== PROBLEM DETAILS ==
Where a picture shows up in the listing below, omit it and output the rest exactly.
○ ○ ○ ○
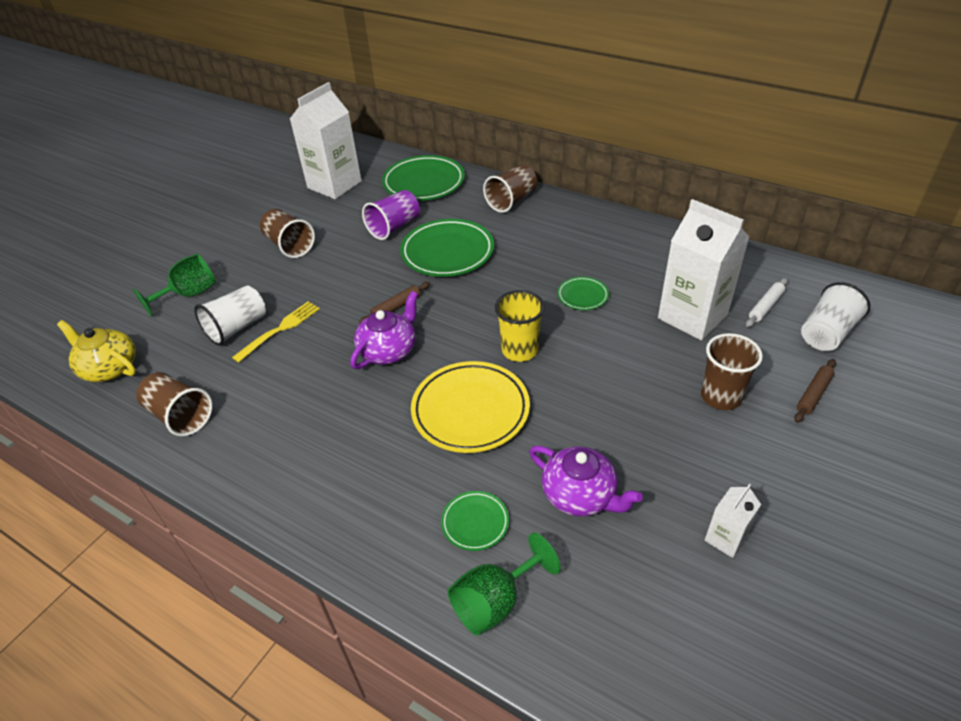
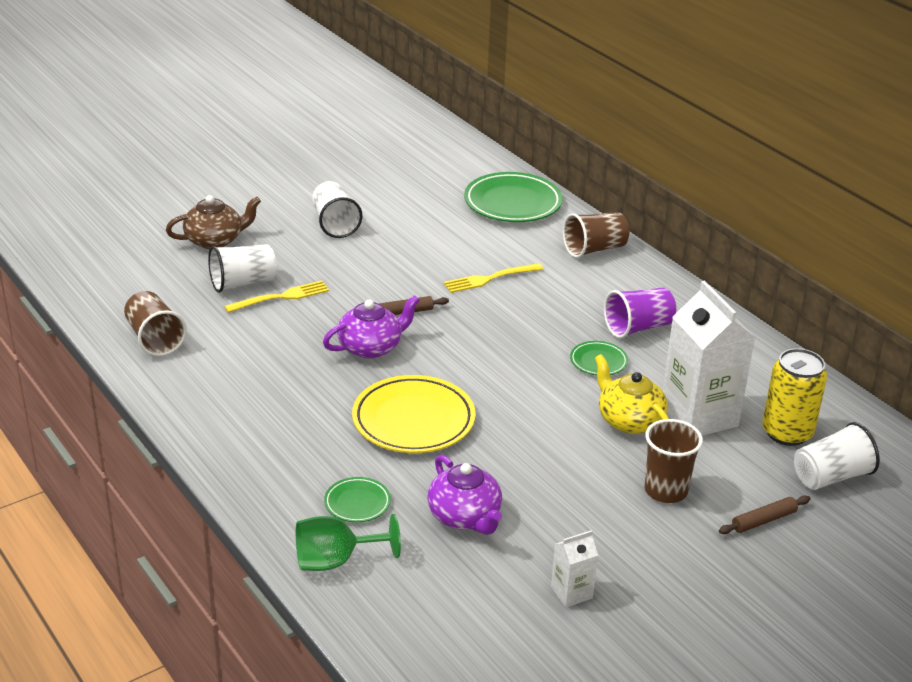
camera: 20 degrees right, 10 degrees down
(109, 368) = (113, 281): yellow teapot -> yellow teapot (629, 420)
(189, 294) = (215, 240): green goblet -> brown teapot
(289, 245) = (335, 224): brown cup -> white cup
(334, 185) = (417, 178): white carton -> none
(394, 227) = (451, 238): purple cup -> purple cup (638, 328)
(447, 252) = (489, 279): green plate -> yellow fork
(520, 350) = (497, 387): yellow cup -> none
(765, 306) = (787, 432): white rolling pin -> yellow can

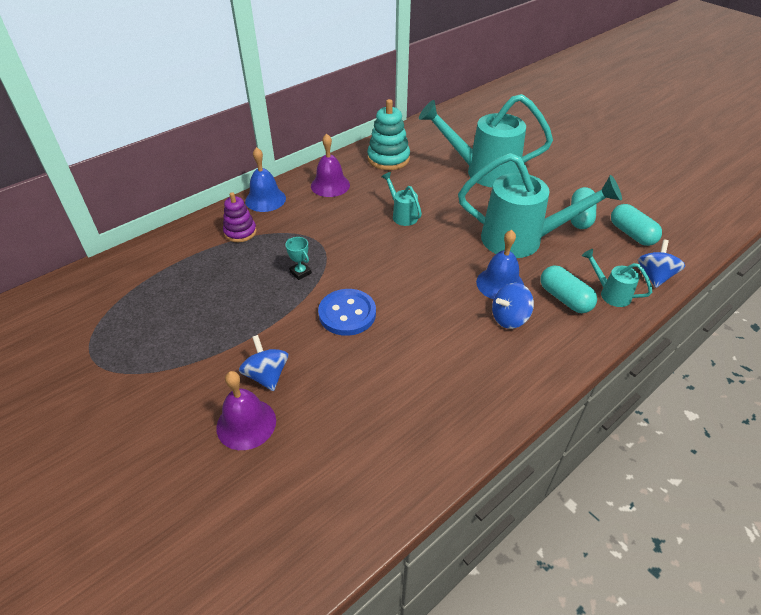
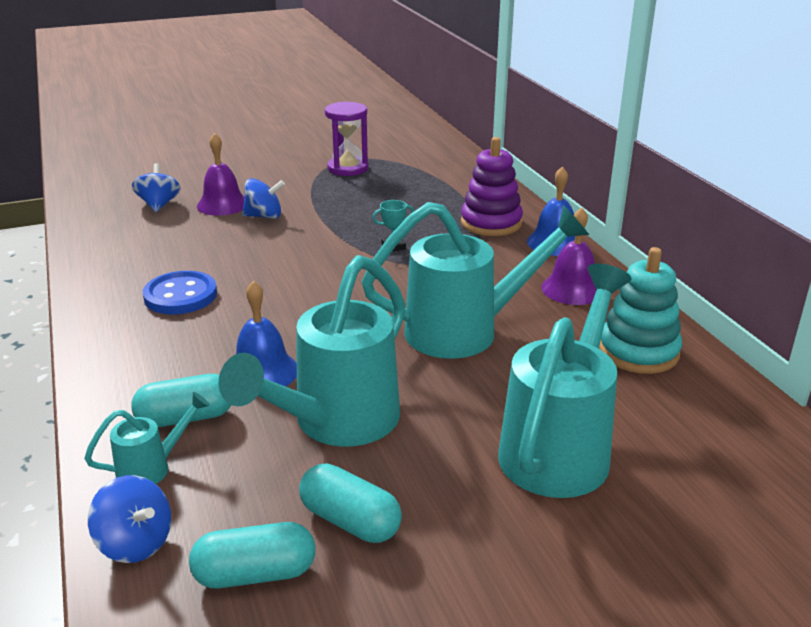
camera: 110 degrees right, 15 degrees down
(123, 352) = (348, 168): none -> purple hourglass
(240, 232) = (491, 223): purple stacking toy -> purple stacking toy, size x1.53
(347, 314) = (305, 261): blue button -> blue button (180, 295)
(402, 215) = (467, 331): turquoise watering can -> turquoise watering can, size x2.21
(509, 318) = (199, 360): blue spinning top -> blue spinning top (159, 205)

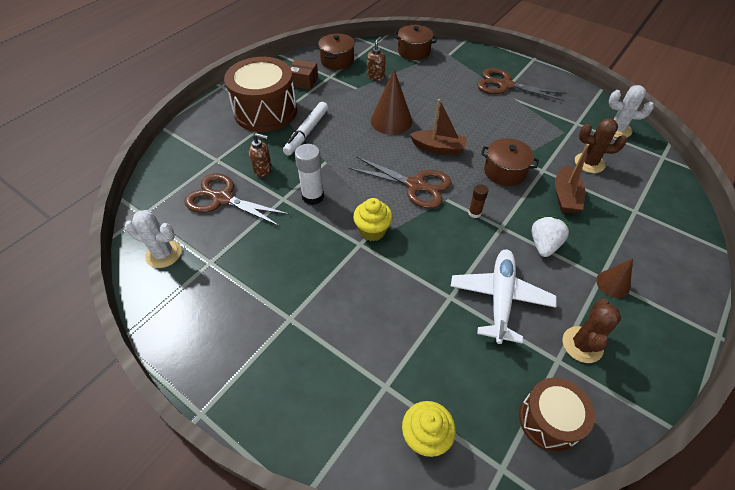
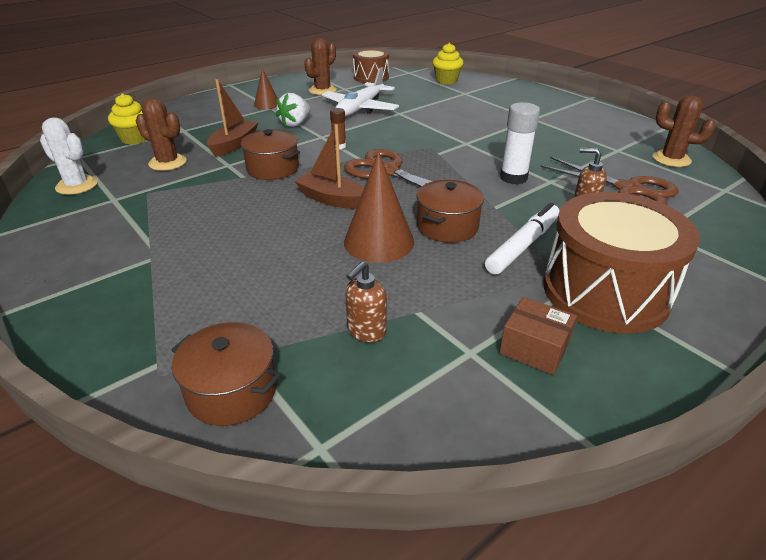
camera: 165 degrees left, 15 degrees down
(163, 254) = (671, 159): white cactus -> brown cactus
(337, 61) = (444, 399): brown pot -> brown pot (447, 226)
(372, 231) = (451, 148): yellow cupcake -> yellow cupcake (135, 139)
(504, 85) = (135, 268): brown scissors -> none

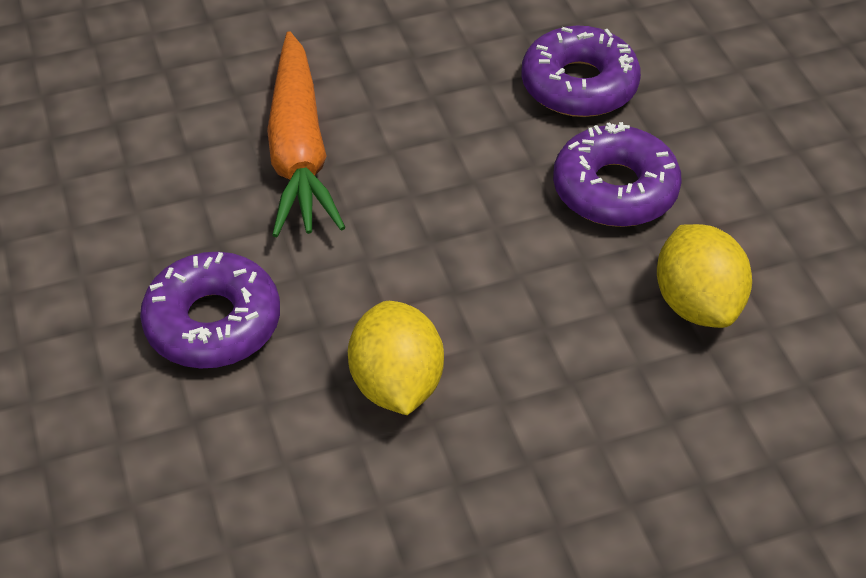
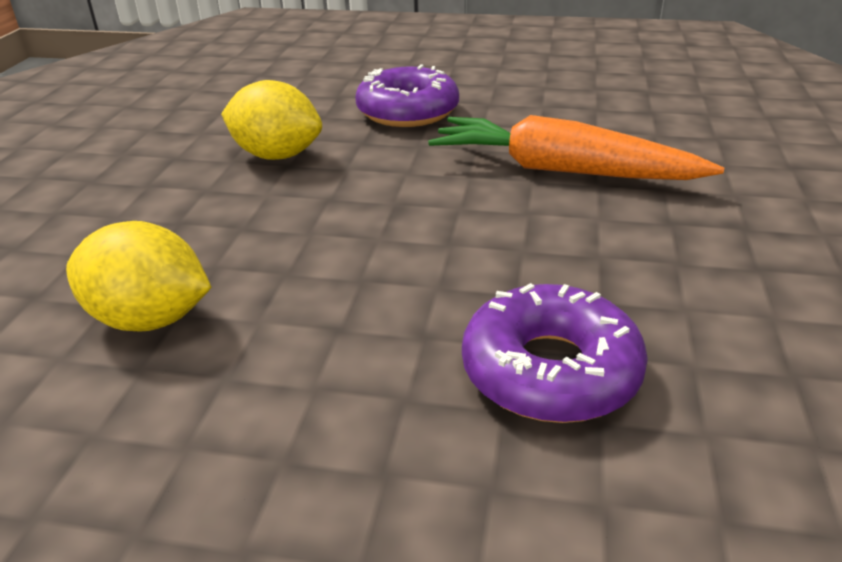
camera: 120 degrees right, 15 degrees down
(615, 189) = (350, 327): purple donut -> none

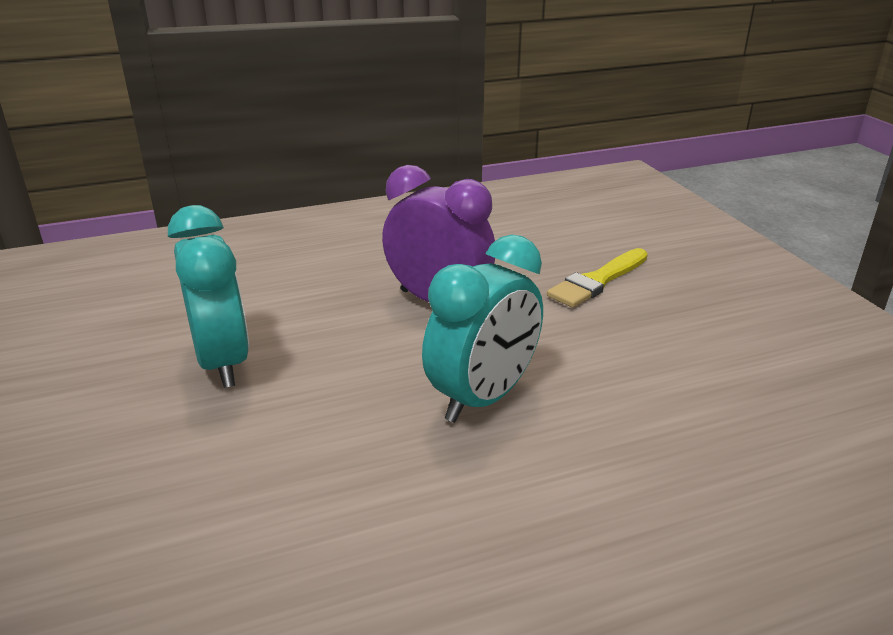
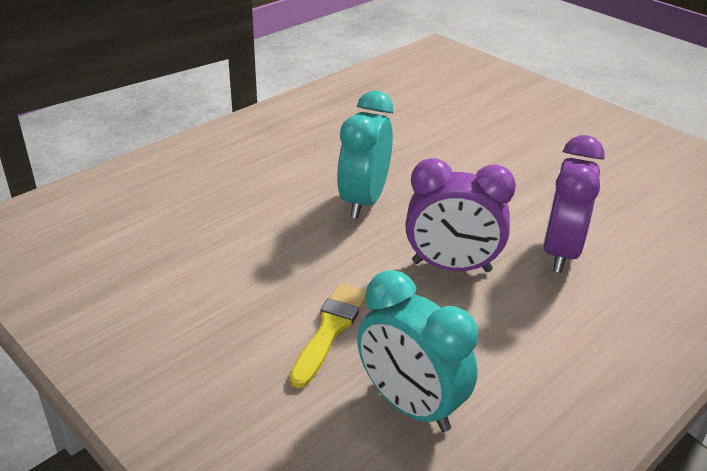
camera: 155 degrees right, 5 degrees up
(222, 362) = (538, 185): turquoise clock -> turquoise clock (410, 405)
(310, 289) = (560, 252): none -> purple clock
○ ○ ○ ○
== ANSWER SPACE ==
camera: 20 degrees right, 10 degrees down
(109, 368) = (113, 281): yellow teapot -> yellow teapot (629, 420)
(189, 294) = (215, 240): green goblet -> brown teapot
(289, 245) = (335, 224): brown cup -> white cup
(334, 185) = (417, 178): white carton -> none
(394, 227) = (451, 238): purple cup -> purple cup (638, 328)
(447, 252) = (489, 279): green plate -> yellow fork
(520, 350) = (497, 387): yellow cup -> none
(765, 306) = (787, 432): white rolling pin -> yellow can

camera: 110 degrees right, 15 degrees down
(123, 352) = (348, 168): none -> purple hourglass
(240, 232) = (491, 223): purple stacking toy -> purple stacking toy, size x1.53
(347, 314) = (305, 261): blue button -> blue button (180, 295)
(402, 215) = (467, 331): turquoise watering can -> turquoise watering can, size x2.21
(509, 318) = (199, 360): blue spinning top -> blue spinning top (159, 205)

camera: 165 degrees left, 15 degrees down
(163, 254) = (671, 159): white cactus -> brown cactus
(337, 61) = (444, 399): brown pot -> brown pot (447, 226)
(372, 231) = (451, 148): yellow cupcake -> yellow cupcake (135, 139)
(504, 85) = (135, 268): brown scissors -> none

camera: 120 degrees right, 15 degrees down
(615, 189) = (350, 327): purple donut -> none

camera: 155 degrees right, 5 degrees up
(222, 362) = (538, 185): turquoise clock -> turquoise clock (410, 405)
(310, 289) = (560, 252): none -> purple clock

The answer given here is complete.